*Description of the task*.
Give every entry below again, exactly as written, and skip the images.

*Source material*.
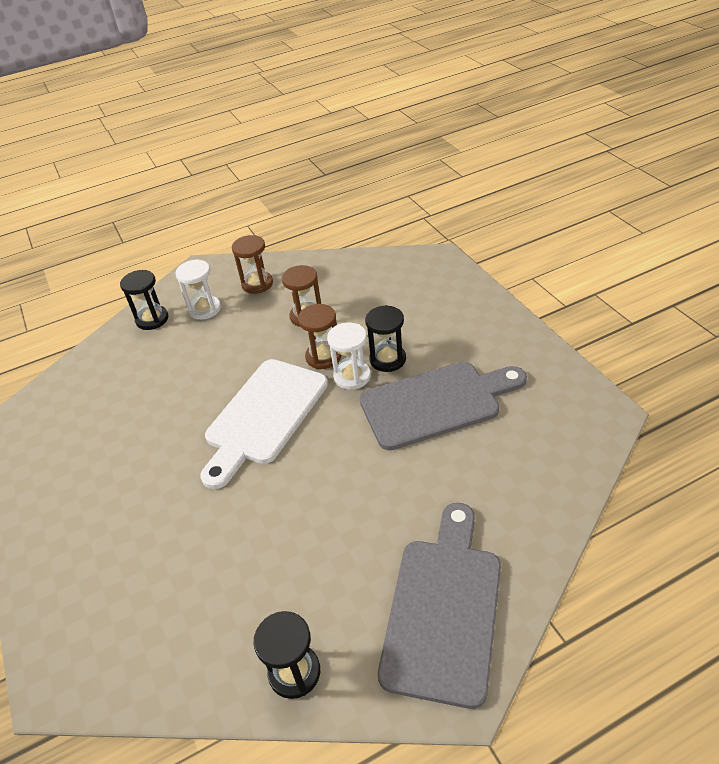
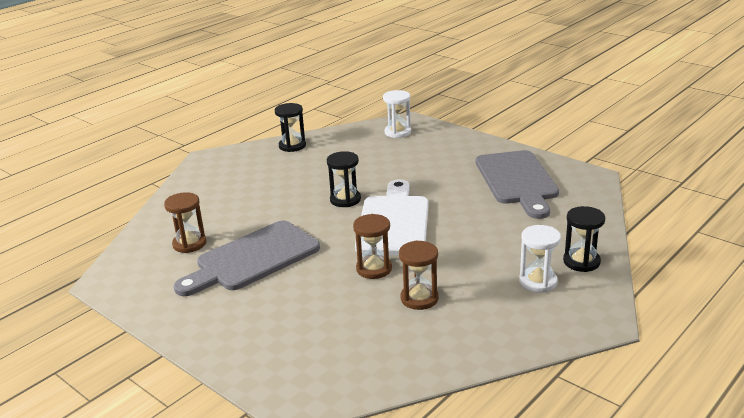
camera: 155 degrees right, 15 degrees down
(257, 284) = (508, 319): brown hourglass -> brown hourglass (189, 244)
(352, 376) = (336, 260): white hourglass -> white hourglass (397, 132)
(387, 359) = (310, 279): black hourglass -> black hourglass (345, 200)
(443, 609) = (220, 176): grey cutting board -> grey cutting board (517, 180)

*Answer to the problem*.
camera: 155 degrees right, 15 degrees down
(257, 284) = (508, 319): brown hourglass -> brown hourglass (189, 244)
(352, 376) = (336, 260): white hourglass -> white hourglass (397, 132)
(387, 359) = (310, 279): black hourglass -> black hourglass (345, 200)
(443, 609) = (220, 176): grey cutting board -> grey cutting board (517, 180)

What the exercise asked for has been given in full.